Work instructions: Transcribe the following records exactly, images excluded.

Records supplied:
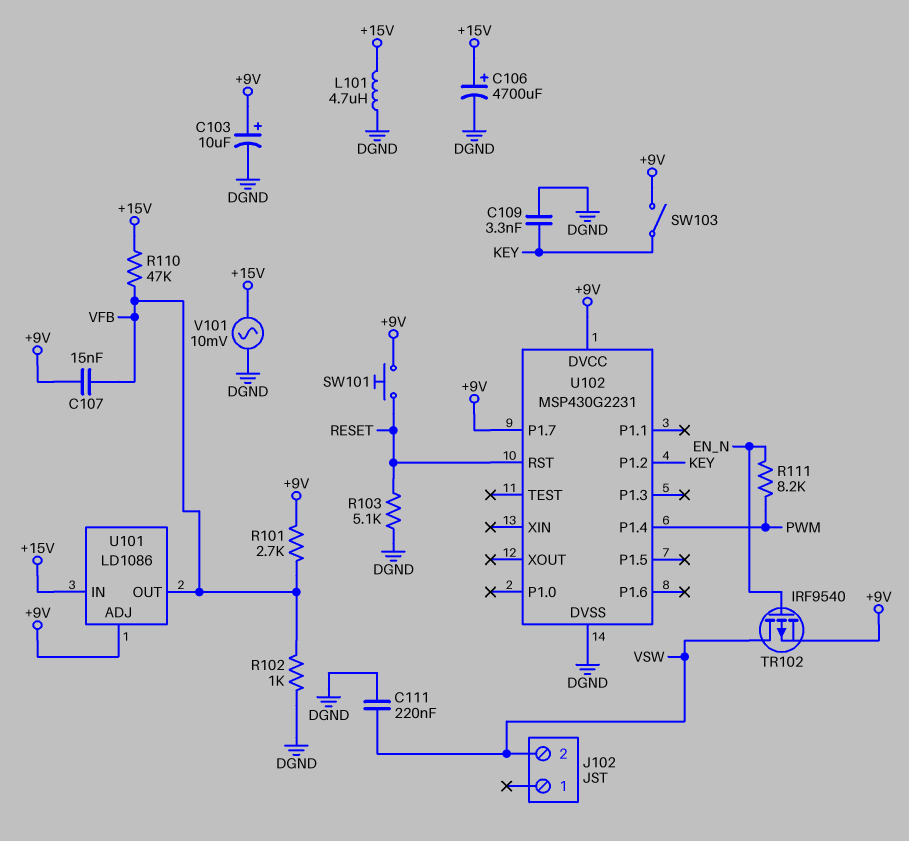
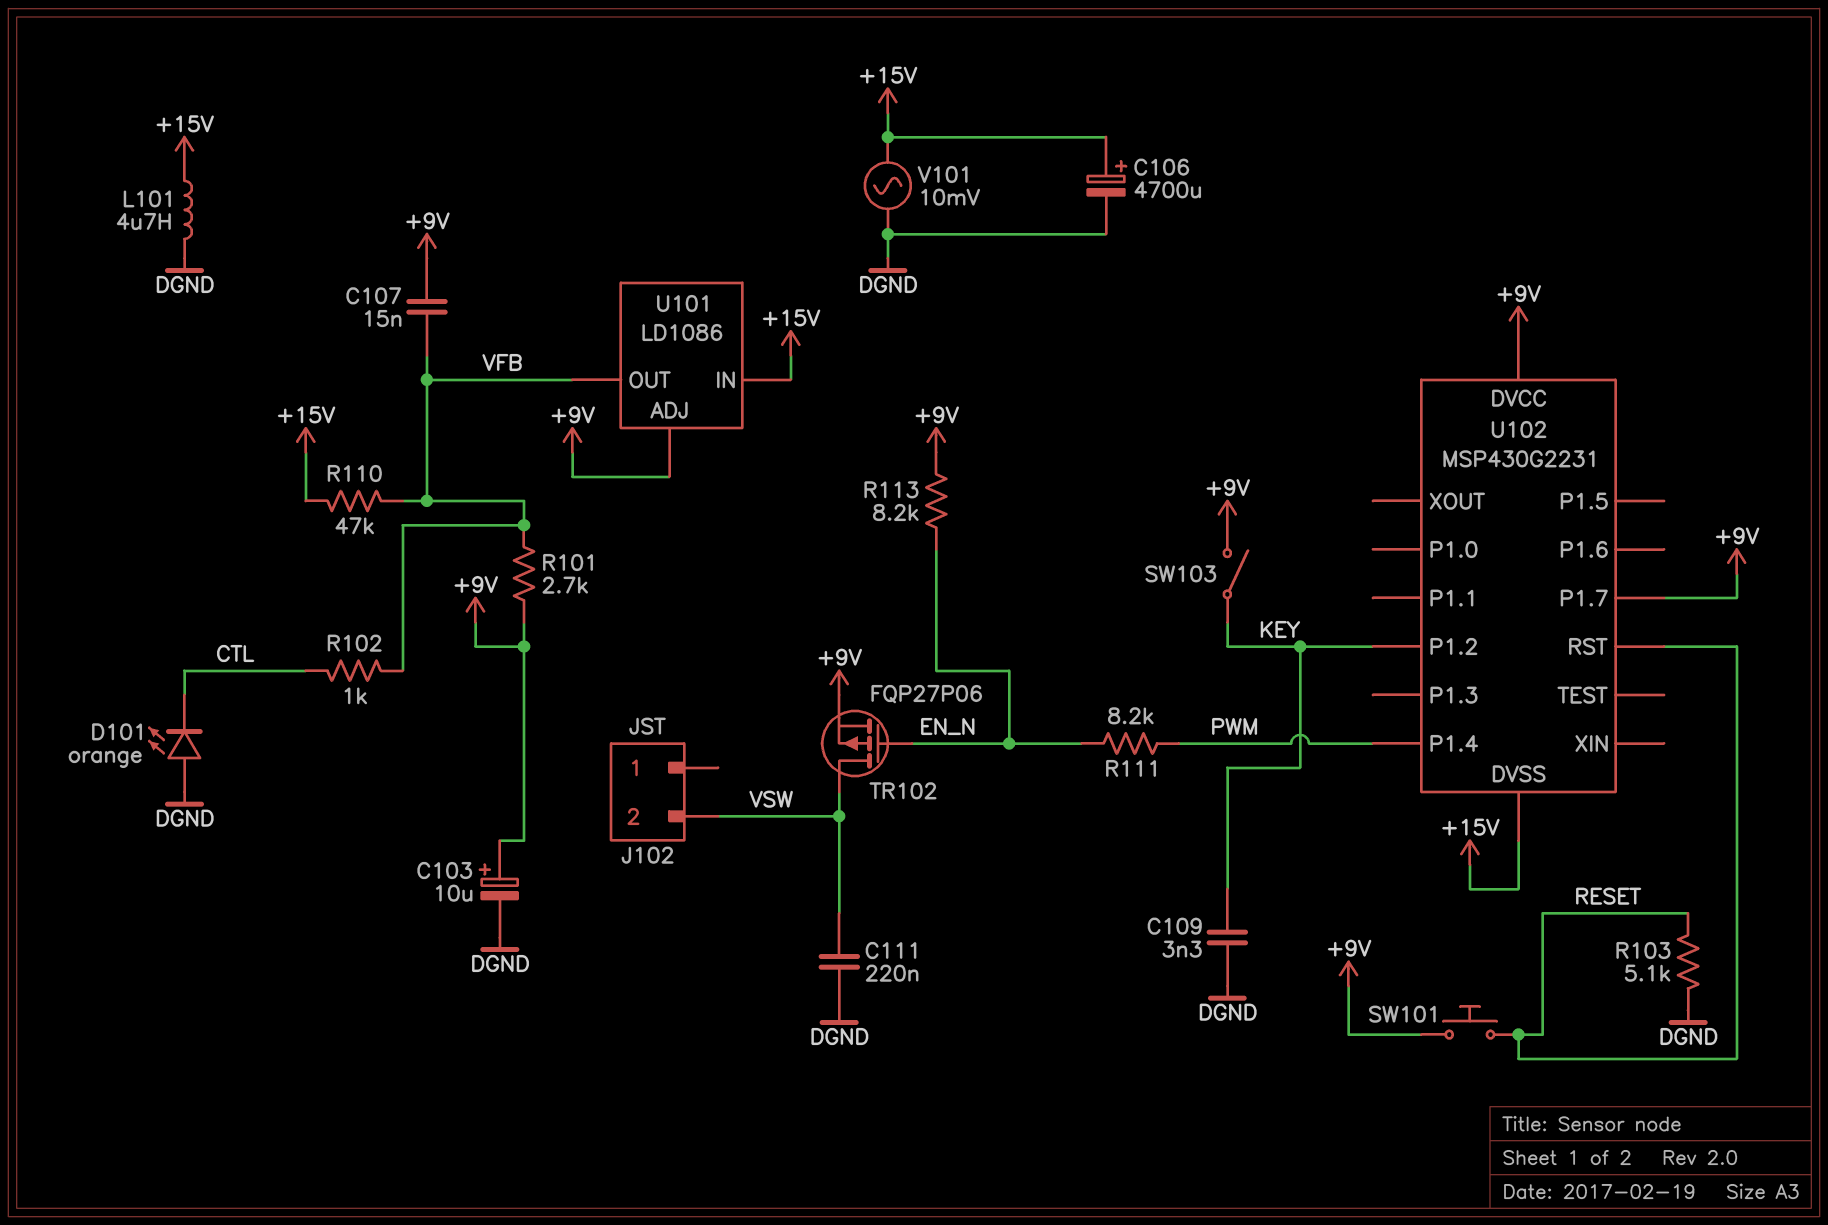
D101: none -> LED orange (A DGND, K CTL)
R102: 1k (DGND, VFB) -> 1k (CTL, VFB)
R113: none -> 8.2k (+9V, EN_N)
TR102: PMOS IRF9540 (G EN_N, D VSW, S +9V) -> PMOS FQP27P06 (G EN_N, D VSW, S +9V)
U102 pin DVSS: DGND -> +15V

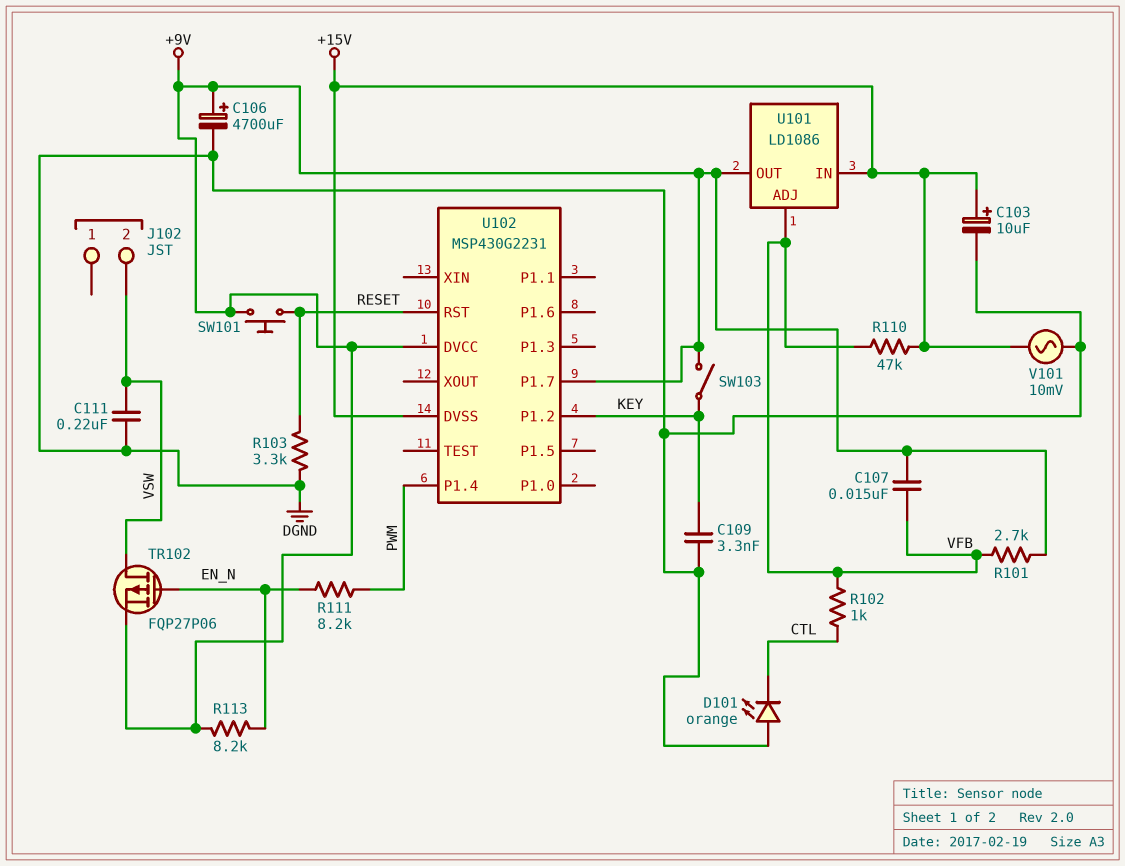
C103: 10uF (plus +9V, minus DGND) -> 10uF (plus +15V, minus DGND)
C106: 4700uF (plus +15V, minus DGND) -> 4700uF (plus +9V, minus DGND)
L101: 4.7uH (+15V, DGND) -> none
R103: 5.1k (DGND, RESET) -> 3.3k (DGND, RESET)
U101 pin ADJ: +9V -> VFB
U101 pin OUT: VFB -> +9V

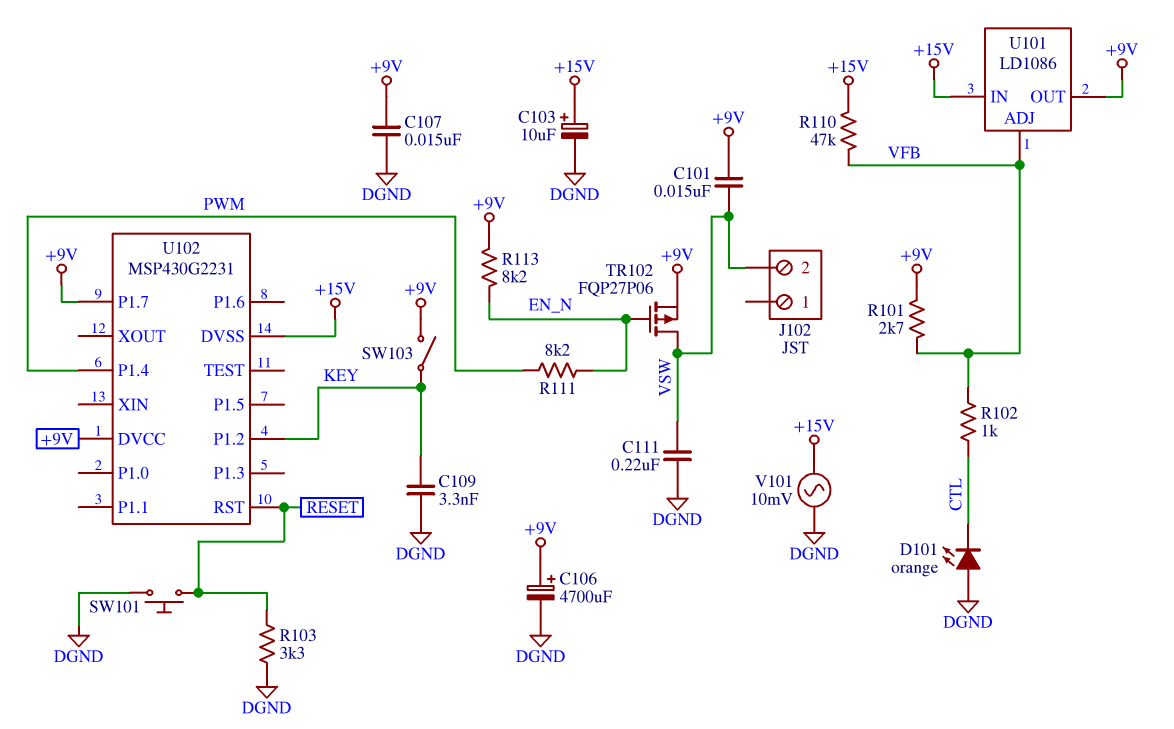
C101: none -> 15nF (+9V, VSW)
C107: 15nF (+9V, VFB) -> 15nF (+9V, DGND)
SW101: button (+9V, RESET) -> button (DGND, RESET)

Written solution:
D101: none -> LED orange (A DGND, K CTL)
R102: 1k (DGND, VFB) -> 1k (CTL, VFB)
R113: none -> 8.2k (+9V, EN_N)
TR102: PMOS IRF9540 (G EN_N, D VSW, S +9V) -> PMOS FQP27P06 (G EN_N, D VSW, S +9V)
U102 pin DVSS: DGND -> +15V

C103: 10uF (plus +9V, minus DGND) -> 10uF (plus +15V, minus DGND)
C106: 4700uF (plus +15V, minus DGND) -> 4700uF (plus +9V, minus DGND)
L101: 4.7uH (+15V, DGND) -> none
R103: 5.1k (DGND, RESET) -> 3.3k (DGND, RESET)
U101 pin ADJ: +9V -> VFB
U101 pin OUT: VFB -> +9V

C101: none -> 15nF (+9V, VSW)
C107: 15nF (+9V, VFB) -> 15nF (+9V, DGND)
SW101: button (+9V, RESET) -> button (DGND, RESET)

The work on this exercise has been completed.